When you reach the line in the listing below that contains "none -> brown 1x2 brick [164,361,279,487]", begin returning lines exactly as written, and stop after the line that contains "none -> grey 2x2 round". Return no other lines.

Extracted data –
◆ ◆ ◆ ◆ ◆ ◆ ◆
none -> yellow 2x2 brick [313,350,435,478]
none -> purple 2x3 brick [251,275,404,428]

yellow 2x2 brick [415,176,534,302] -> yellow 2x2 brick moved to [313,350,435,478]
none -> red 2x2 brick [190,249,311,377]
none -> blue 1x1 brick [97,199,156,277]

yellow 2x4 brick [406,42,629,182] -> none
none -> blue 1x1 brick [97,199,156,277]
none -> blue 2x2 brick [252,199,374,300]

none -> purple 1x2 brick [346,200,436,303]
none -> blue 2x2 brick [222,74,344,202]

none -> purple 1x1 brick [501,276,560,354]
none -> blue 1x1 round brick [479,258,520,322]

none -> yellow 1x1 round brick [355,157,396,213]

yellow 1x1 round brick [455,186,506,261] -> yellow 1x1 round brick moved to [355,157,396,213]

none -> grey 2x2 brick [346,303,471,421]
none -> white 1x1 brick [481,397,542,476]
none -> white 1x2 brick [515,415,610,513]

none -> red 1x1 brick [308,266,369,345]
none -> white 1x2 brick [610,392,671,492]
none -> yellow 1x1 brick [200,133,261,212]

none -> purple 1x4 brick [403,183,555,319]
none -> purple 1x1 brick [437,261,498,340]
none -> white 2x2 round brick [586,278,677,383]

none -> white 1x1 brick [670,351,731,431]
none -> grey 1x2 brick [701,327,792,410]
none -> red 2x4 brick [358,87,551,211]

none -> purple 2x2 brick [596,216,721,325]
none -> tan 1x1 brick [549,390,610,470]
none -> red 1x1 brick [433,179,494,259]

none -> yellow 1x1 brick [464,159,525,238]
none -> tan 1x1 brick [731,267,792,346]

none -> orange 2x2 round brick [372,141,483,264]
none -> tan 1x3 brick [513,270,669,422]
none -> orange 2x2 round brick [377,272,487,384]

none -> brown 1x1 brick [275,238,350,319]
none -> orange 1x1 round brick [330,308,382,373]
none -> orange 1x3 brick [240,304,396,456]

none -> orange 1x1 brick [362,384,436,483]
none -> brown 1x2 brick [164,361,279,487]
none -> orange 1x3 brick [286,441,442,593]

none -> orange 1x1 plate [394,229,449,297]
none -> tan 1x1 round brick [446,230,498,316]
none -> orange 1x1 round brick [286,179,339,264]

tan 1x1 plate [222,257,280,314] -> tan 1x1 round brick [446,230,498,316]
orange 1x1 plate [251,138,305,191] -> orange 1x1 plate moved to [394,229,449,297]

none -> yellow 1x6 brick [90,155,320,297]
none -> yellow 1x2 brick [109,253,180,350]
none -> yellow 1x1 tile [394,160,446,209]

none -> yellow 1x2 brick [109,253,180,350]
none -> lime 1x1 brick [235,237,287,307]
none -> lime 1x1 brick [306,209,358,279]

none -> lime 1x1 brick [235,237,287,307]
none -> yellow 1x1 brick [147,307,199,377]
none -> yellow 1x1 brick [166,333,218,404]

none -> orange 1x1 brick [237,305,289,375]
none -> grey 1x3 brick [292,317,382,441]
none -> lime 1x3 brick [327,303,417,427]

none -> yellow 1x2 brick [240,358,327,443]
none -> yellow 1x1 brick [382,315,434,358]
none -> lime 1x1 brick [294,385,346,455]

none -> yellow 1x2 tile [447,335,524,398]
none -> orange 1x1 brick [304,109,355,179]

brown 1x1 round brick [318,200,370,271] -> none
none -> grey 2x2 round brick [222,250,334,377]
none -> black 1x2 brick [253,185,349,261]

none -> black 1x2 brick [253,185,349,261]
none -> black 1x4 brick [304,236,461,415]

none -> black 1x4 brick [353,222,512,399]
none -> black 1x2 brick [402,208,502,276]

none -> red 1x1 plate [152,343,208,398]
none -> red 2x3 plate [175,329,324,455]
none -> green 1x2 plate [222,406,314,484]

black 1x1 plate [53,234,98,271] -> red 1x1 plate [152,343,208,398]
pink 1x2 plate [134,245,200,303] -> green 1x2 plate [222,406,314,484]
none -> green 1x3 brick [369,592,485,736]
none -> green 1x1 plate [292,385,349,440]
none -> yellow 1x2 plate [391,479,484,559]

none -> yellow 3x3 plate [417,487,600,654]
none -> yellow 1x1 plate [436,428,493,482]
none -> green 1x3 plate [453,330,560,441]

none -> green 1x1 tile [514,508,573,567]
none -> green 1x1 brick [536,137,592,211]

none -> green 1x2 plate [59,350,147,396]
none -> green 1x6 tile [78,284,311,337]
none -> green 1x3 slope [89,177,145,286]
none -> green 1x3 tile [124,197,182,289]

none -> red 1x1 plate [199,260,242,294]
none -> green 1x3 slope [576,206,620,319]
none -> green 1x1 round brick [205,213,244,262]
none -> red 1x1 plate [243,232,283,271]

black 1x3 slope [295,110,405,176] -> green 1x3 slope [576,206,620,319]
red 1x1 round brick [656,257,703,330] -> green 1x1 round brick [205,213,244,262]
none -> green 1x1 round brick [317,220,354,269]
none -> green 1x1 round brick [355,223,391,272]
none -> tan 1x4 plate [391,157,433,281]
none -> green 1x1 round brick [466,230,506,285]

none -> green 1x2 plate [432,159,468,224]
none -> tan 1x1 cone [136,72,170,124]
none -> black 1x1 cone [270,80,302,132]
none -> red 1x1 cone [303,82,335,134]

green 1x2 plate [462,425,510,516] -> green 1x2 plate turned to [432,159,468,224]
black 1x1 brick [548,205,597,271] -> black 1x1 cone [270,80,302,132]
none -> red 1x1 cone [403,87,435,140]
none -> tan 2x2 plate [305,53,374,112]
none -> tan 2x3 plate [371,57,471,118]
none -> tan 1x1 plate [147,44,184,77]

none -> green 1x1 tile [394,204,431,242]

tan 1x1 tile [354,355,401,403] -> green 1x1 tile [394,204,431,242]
◆ ◆ ◆ ◆ ◆ ◆ ◆
Result of this exercise –
none -> brown 1x2 brick [164,361,279,487]
none -> orange 1x3 brick [286,441,442,593]

none -> orange 1x1 plate [394,229,449,297]
none -> tan 1x1 round brick [446,230,498,316]
none -> orange 1x1 round brick [286,179,339,264]

tan 1x1 plate [222,257,280,314] -> tan 1x1 round brick [446,230,498,316]
orange 1x1 plate [251,138,305,191] -> orange 1x1 plate moved to [394,229,449,297]

none -> yellow 1x6 brick [90,155,320,297]
none -> yellow 1x2 brick [109,253,180,350]
none -> yellow 1x1 tile [394,160,446,209]

none -> yellow 1x2 brick [109,253,180,350]
none -> lime 1x1 brick [235,237,287,307]
none -> lime 1x1 brick [306,209,358,279]

none -> lime 1x1 brick [235,237,287,307]
none -> yellow 1x1 brick [147,307,199,377]
none -> yellow 1x1 brick [166,333,218,404]

none -> orange 1x1 brick [237,305,289,375]
none -> grey 1x3 brick [292,317,382,441]
none -> lime 1x3 brick [327,303,417,427]

none -> yellow 1x2 brick [240,358,327,443]
none -> yellow 1x1 brick [382,315,434,358]
none -> lime 1x1 brick [294,385,346,455]

none -> yellow 1x2 tile [447,335,524,398]
none -> orange 1x1 brick [304,109,355,179]

brown 1x1 round brick [318,200,370,271] -> none
none -> grey 2x2 round brick [222,250,334,377]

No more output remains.